What this task involves –
Starting with the line that contains "(499, 120) = (541, 124): black", copy out each line through the end of the entries below, exactly as written, and nothing else.

Stored records:
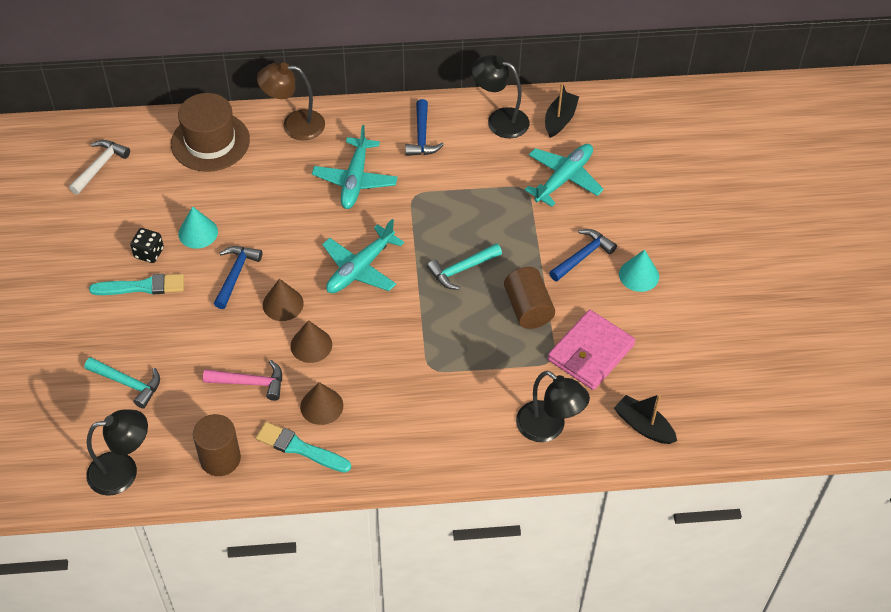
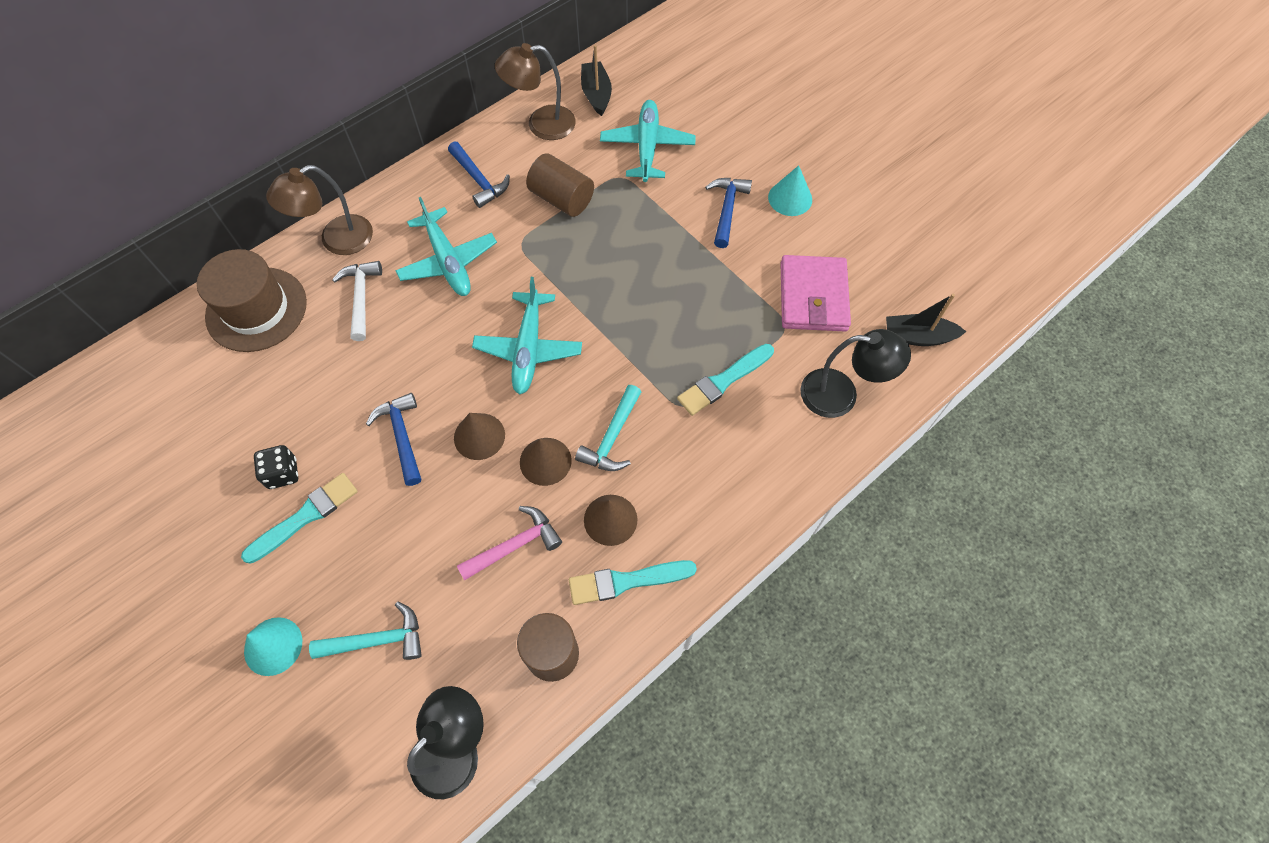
camera: 35 degrees left, 10 degrees up
(100, 166) = (144, 409): white hammer -> white hammer (361, 297)
(198, 232) = (322, 416): turquoise cone -> turquoise cone (273, 646)
(461, 270) = (628, 289): turquoise hammer -> turquoise hammer (612, 437)
(473, 368) = (723, 381): none -> turquoise brush
(499, 120) = (541, 124): black lamp -> brown lamp
(528, 308) = (722, 289): brown cylinder -> brown cylinder (561, 199)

Problem solution –
(499, 120) = (541, 124): black lamp -> brown lamp
(528, 308) = (722, 289): brown cylinder -> brown cylinder (561, 199)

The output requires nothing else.